(Items from a dataset)
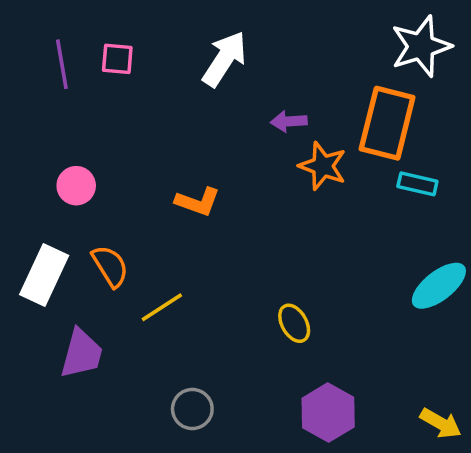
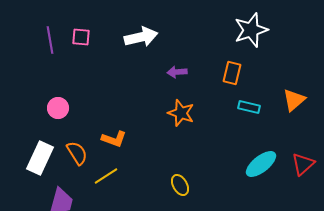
white arrow: (224, 59) -> (141, 37), turned 44
orange rectangle: (387, 123) -> (232, 73), size x0.6
orange star: (323, 166) -> (181, 113), moved
orange L-shape: (198, 202) -> (114, 139), moved

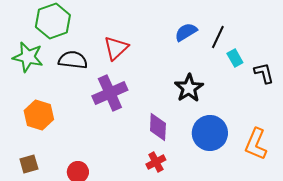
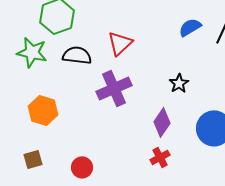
black star: (189, 88) -> (179, 83), moved, size x0.7
purple diamond: (158, 127) -> (162, 122), turned 32

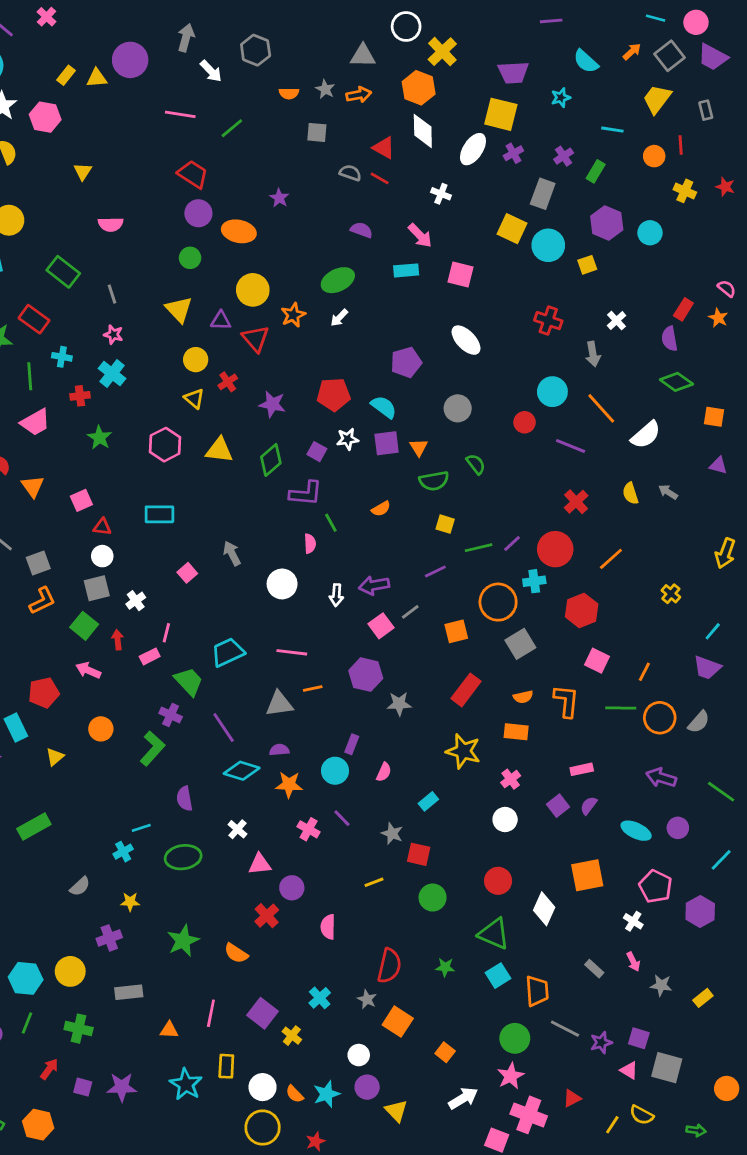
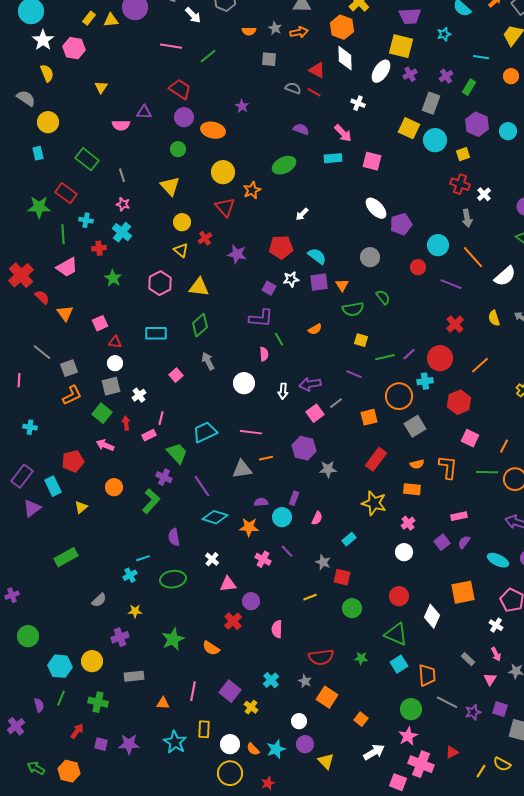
white arrow: (339, 318) -> (302, 214), moved
purple triangle: (221, 321) -> (144, 112), moved
red cross: (548, 321) -> (460, 184), moved
purple pentagon: (406, 362) -> (401, 224), moved
green diamond: (271, 460) -> (200, 325), moved
purple line: (435, 571) -> (354, 374), turned 49
purple semicircle: (279, 750) -> (261, 502), moved
red semicircle: (389, 966) -> (321, 657), turned 70
pink triangle: (629, 1070) -> (490, 679), moved, turned 32

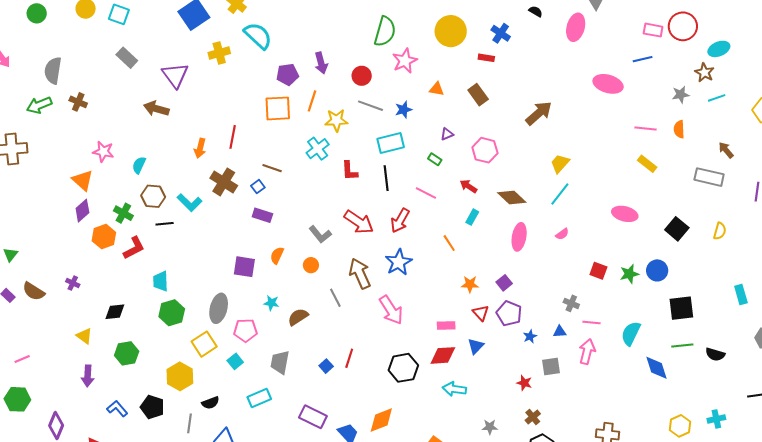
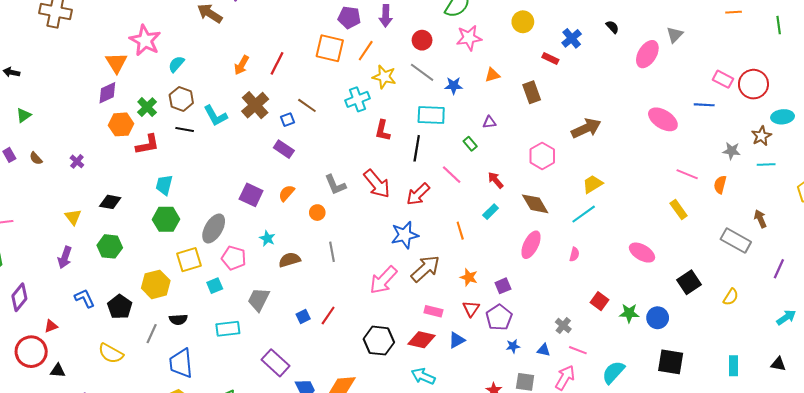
yellow circle: (451, 31) -> (523, 22), size x0.7
orange triangle: (437, 89) -> (492, 75), turned -42
pink hexagon: (485, 150) -> (542, 156), moved
pink star: (103, 152) -> (145, 40), size x1.4
pink semicircle: (562, 234) -> (574, 254), turned -56
brown arrow: (360, 274) -> (425, 269), moved, turned 56
brown semicircle: (34, 291) -> (36, 158), size x0.6
pink arrow: (391, 310) -> (383, 280), turned 60

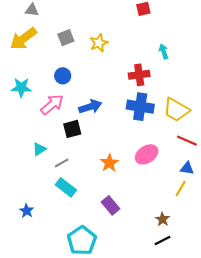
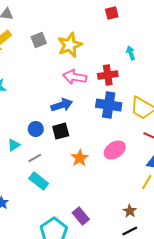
yellow star: (99, 43) -> (70, 45), size x1.4
blue circle: (63, 76) -> (36, 129), moved
pink arrow: (52, 105) -> (75, 77), moved, turned -130
black square: (72, 129) -> (61, 131), moved
purple rectangle: (110, 205) -> (81, 216), moved

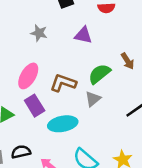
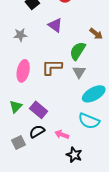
purple triangle: (83, 35) -> (55, 25), turned 42
purple rectangle: (35, 106) -> (39, 110), moved
cyan ellipse: (63, 124) -> (94, 94), moved

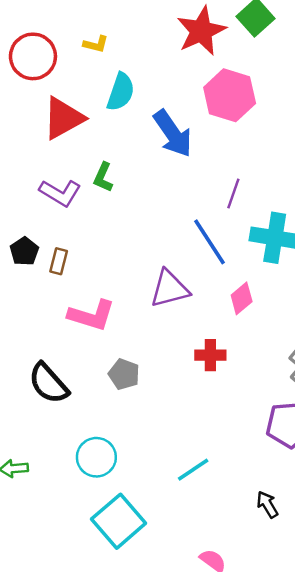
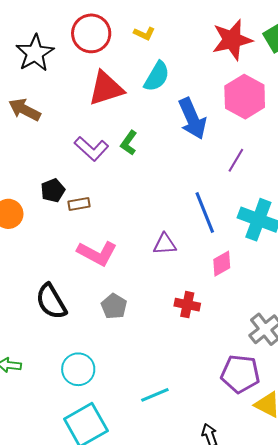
purple line: (233, 193) -> (236, 160), moved
brown rectangle: (59, 261) -> (79, 204), turned 55
purple triangle: (170, 289) -> (165, 244), size x0.7

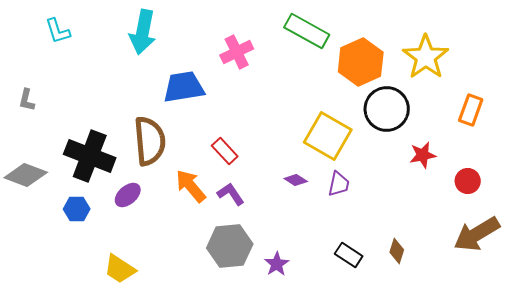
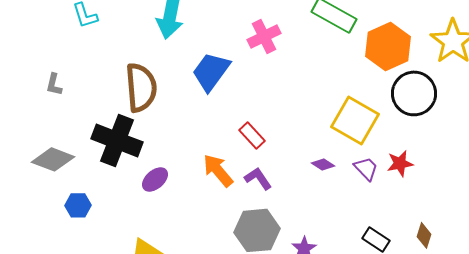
blue trapezoid: (184, 87) -> (211, 71), turned -45
brown semicircle: (150, 141) -> (141, 87), moved
red star: (423, 155) -> (400, 163), moved
purple trapezoid: (339, 184) -> (366, 168), turned -56
blue hexagon: (77, 209) -> (78, 205), moved

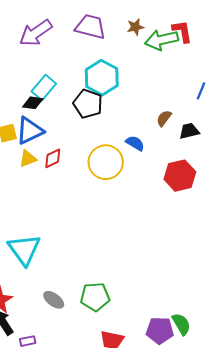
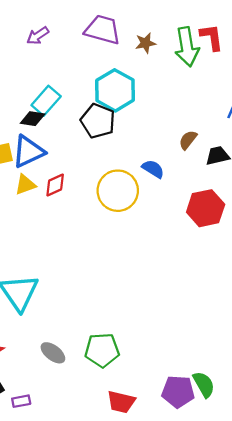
brown star: (135, 27) -> (145, 43), moved
purple arrow: (36, 33) -> (38, 36), size x0.6
green arrow: (162, 40) -> (187, 47), turned -88

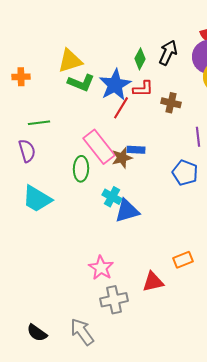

Your assignment —
Repeat each entry exactly. Pictures do not belong in the copy.

Result of the exercise —
white arrow: (224, 59) -> (141, 37), turned 44
orange rectangle: (387, 123) -> (232, 73), size x0.6
orange star: (323, 166) -> (181, 113), moved
orange L-shape: (198, 202) -> (114, 139), moved

black star: (189, 88) -> (179, 83), moved, size x0.7
purple diamond: (158, 127) -> (162, 122), turned 32

white arrow: (339, 318) -> (302, 214), moved
purple triangle: (221, 321) -> (144, 112), moved
red cross: (548, 321) -> (460, 184), moved
purple pentagon: (406, 362) -> (401, 224), moved
green diamond: (271, 460) -> (200, 325), moved
purple line: (435, 571) -> (354, 374), turned 49
purple semicircle: (279, 750) -> (261, 502), moved
red semicircle: (389, 966) -> (321, 657), turned 70
pink triangle: (629, 1070) -> (490, 679), moved, turned 32

yellow circle: (451, 31) -> (523, 22), size x0.7
orange triangle: (437, 89) -> (492, 75), turned -42
pink hexagon: (485, 150) -> (542, 156), moved
pink star: (103, 152) -> (145, 40), size x1.4
pink semicircle: (562, 234) -> (574, 254), turned -56
brown arrow: (360, 274) -> (425, 269), moved, turned 56
brown semicircle: (34, 291) -> (36, 158), size x0.6
pink arrow: (391, 310) -> (383, 280), turned 60

yellow star: (99, 43) -> (70, 45), size x1.4
blue circle: (63, 76) -> (36, 129), moved
pink arrow: (52, 105) -> (75, 77), moved, turned -130
black square: (72, 129) -> (61, 131), moved
purple rectangle: (110, 205) -> (81, 216), moved

purple triangle: (83, 35) -> (55, 25), turned 42
purple rectangle: (35, 106) -> (39, 110), moved
cyan ellipse: (63, 124) -> (94, 94), moved

purple line: (233, 193) -> (236, 160), moved
brown rectangle: (59, 261) -> (79, 204), turned 55
purple triangle: (170, 289) -> (165, 244), size x0.7

blue trapezoid: (184, 87) -> (211, 71), turned -45
brown semicircle: (150, 141) -> (141, 87), moved
red star: (423, 155) -> (400, 163), moved
purple trapezoid: (339, 184) -> (366, 168), turned -56
blue hexagon: (77, 209) -> (78, 205), moved

brown star: (135, 27) -> (145, 43), moved
purple arrow: (36, 33) -> (38, 36), size x0.6
green arrow: (162, 40) -> (187, 47), turned -88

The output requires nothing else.